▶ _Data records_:
▼▼▼
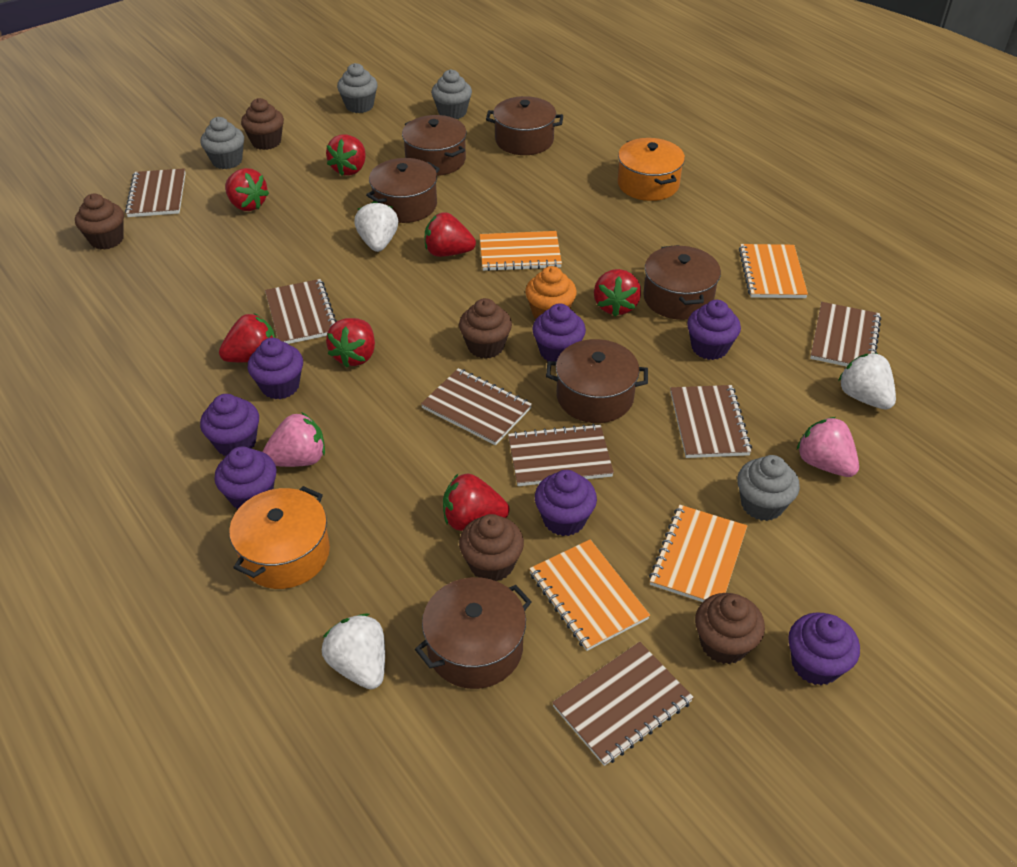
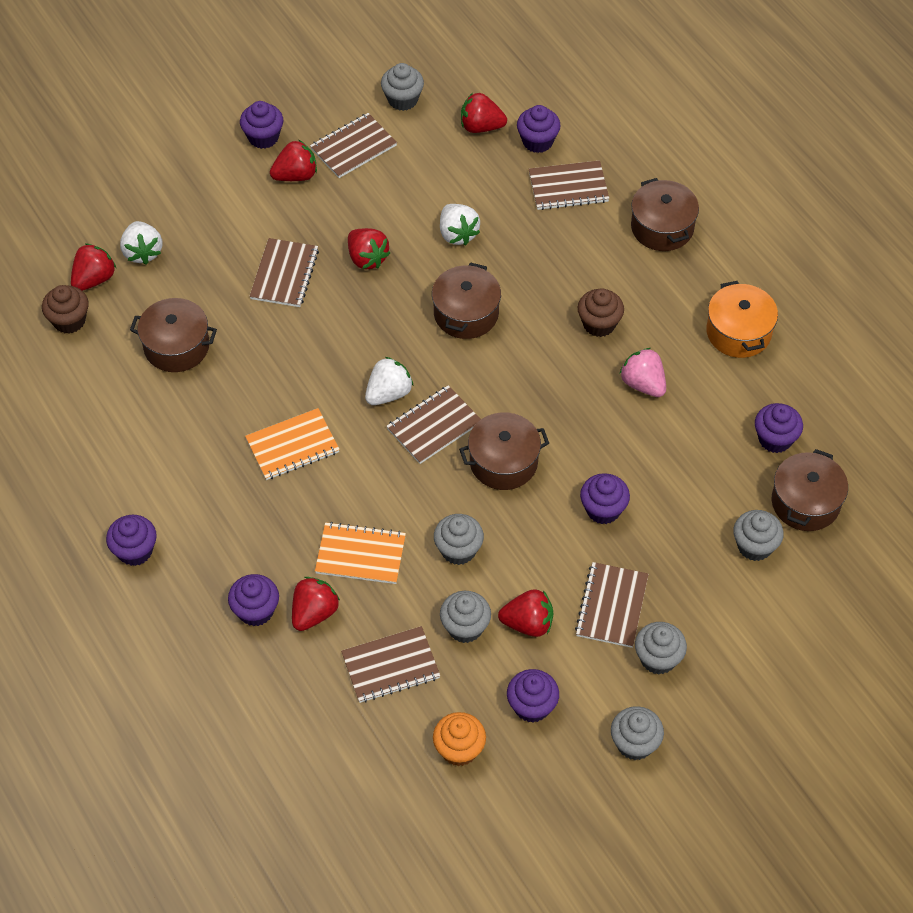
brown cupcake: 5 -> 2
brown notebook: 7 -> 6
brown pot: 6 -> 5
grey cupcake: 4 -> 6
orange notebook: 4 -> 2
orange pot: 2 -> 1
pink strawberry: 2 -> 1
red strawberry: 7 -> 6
▲▲▲
▼▼▼
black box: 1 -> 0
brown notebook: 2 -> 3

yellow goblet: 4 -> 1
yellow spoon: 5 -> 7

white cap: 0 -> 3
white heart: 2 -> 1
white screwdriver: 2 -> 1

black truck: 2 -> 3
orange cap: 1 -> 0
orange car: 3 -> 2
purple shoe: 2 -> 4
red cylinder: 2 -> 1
▲▲▲
▶ _DIRECTIONS FOR THIS TASK_:
In the data above, which lines lie between the line with "black box: 1 -> 0" and the line with "red cylinder: 2 -> 1", inclusive? Print those lines exactly and nothing else.

▶ _OUTPUT BELOW_:
black box: 1 -> 0
brown notebook: 2 -> 3

yellow goblet: 4 -> 1
yellow spoon: 5 -> 7

white cap: 0 -> 3
white heart: 2 -> 1
white screwdriver: 2 -> 1

black truck: 2 -> 3
orange cap: 1 -> 0
orange car: 3 -> 2
purple shoe: 2 -> 4
red cylinder: 2 -> 1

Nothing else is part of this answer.